WORK INSTRUCTIONS: Transcribe the records from the line containing "TOF1: VL6180X -> VL53L1X" onward, up to and including the final line, exactly and without anything else.

(Change detection outputs)
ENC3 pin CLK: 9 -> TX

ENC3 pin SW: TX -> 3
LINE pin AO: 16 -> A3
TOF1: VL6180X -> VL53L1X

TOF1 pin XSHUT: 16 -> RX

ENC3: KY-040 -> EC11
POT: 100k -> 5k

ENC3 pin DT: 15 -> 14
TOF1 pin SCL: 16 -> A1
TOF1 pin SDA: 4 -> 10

OUTPUT FOR THIS EXERCISE:
TOF1: VL6180X -> VL53L1X

TOF1 pin XSHUT: 16 -> RX

ENC3: KY-040 -> EC11
POT: 100k -> 5k

ENC3 pin DT: 15 -> 14
TOF1 pin SCL: 16 -> A1
TOF1 pin SDA: 4 -> 10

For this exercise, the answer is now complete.